__Materials provided__.
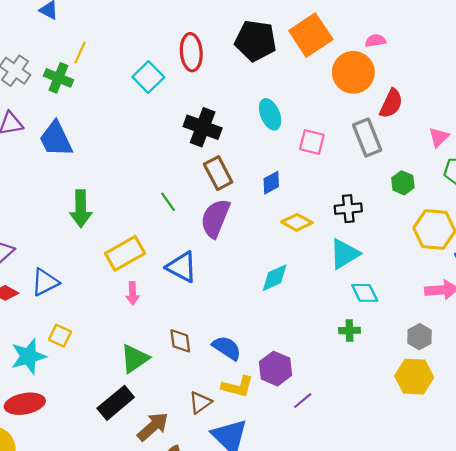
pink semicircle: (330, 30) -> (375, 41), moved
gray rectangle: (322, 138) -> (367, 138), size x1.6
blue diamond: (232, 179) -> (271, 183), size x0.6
--
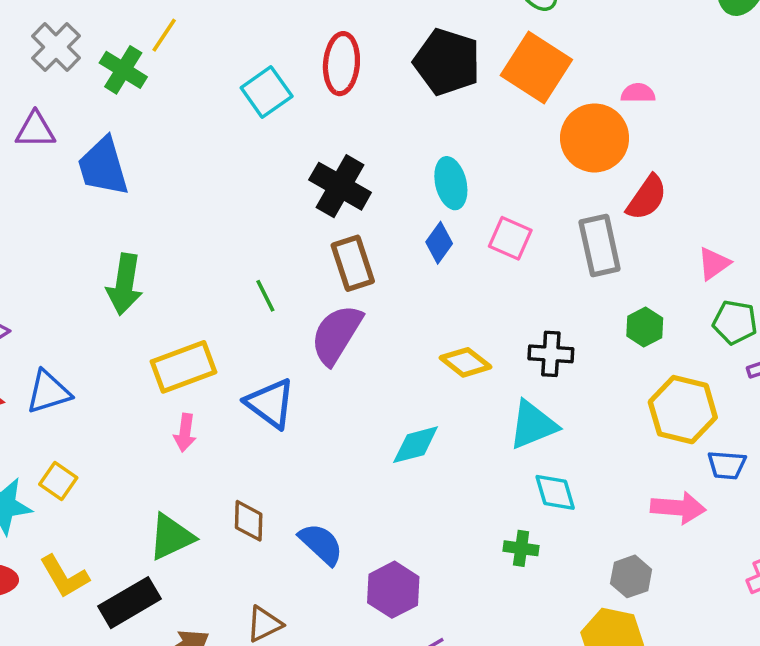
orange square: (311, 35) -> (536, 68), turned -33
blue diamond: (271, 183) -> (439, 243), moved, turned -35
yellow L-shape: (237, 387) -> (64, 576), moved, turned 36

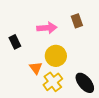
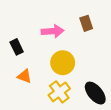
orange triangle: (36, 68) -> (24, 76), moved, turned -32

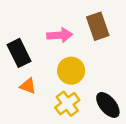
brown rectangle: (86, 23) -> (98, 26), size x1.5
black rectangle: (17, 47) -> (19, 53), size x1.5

__What the task asks__. What lines in the listing contain "blue"? Copy them all.

__Result of the exercise__.
blue diamond: (232, 179) -> (271, 183), size x0.6
blue diamond: (271, 183) -> (439, 243), moved, turned -35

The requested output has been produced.